Transcribe the lines from the start of the data below through the line with "L1: 22uH (BUF, MIC) -> 22uH (MIC, VBUS)", word for word and nothing more.

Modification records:

BEGIN

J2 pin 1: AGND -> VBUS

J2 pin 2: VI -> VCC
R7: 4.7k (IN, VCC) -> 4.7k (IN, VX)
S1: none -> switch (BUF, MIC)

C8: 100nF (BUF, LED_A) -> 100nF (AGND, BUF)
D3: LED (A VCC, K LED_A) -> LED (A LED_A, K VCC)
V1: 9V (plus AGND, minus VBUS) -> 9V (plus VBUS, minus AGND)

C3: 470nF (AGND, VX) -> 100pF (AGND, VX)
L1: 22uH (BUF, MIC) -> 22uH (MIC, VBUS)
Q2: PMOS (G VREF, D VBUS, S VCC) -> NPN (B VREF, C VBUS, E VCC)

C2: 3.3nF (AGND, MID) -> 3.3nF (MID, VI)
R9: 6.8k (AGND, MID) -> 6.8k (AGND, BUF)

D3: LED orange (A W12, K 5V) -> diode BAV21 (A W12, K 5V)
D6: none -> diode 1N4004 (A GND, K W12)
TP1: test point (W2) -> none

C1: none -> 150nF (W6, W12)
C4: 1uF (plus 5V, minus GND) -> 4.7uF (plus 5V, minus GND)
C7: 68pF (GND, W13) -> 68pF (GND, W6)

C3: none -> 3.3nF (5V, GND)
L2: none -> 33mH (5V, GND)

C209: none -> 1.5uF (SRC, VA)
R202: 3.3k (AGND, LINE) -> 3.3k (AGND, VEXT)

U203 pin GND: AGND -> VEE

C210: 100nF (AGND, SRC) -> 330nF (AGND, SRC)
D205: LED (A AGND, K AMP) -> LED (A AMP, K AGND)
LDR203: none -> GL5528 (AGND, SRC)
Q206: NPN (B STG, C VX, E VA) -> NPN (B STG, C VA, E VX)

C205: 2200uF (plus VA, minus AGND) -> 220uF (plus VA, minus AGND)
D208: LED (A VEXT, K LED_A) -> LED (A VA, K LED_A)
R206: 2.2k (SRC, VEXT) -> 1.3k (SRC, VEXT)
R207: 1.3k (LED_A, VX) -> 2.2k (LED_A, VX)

END

ANSWER TO THIS PROBLEM:
J2 pin 1: AGND -> VBUS

J2 pin 2: VI -> VCC
R7: 4.7k (IN, VCC) -> 4.7k (IN, VX)
S1: none -> switch (BUF, MIC)

C8: 100nF (BUF, LED_A) -> 100nF (AGND, BUF)
D3: LED (A VCC, K LED_A) -> LED (A LED_A, K VCC)
V1: 9V (plus AGND, minus VBUS) -> 9V (plus VBUS, minus AGND)

C3: 470nF (AGND, VX) -> 100pF (AGND, VX)
L1: 22uH (BUF, MIC) -> 22uH (MIC, VBUS)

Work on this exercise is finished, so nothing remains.